■ **Dataset content**:

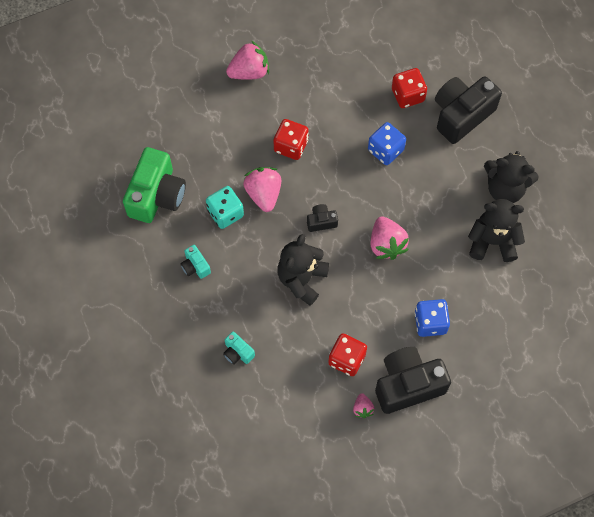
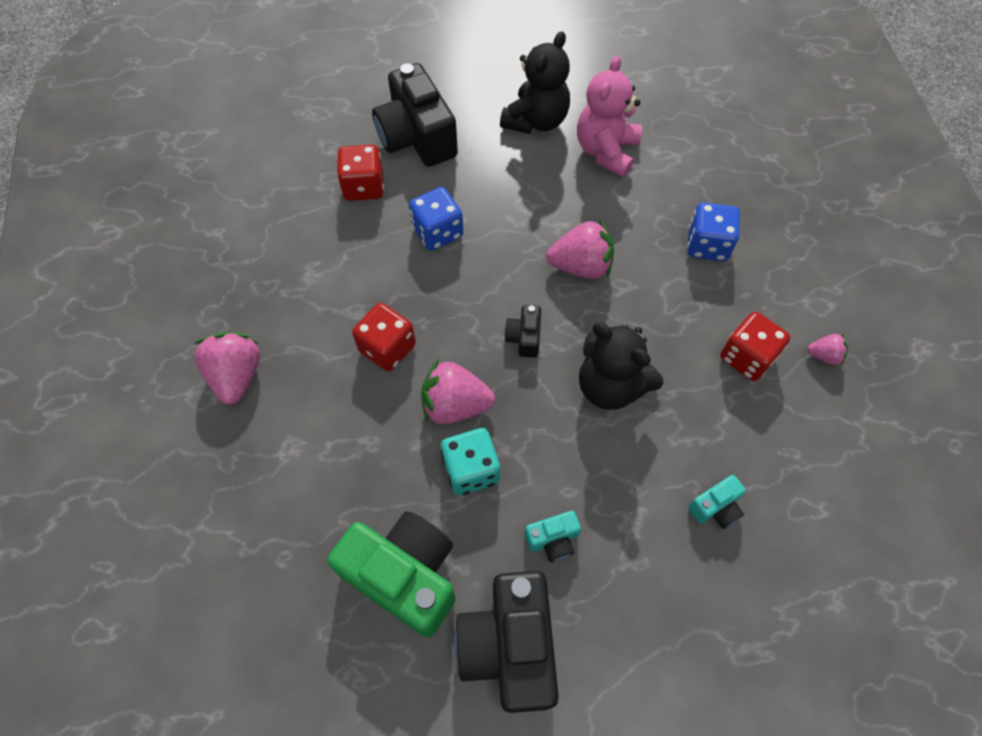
camera: 75 degrees left, 5 degrees down
(408, 385) = (794, 292): black camera -> black camera (509, 646)
(492, 241) = (606, 151): black teddy bear -> pink teddy bear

■ **What you will do**: Write the listing above out again exactly, dropping each image.

■ **Answer to the problem**:
camera: 75 degrees left, 5 degrees down
(408, 385) = (794, 292): black camera -> black camera (509, 646)
(492, 241) = (606, 151): black teddy bear -> pink teddy bear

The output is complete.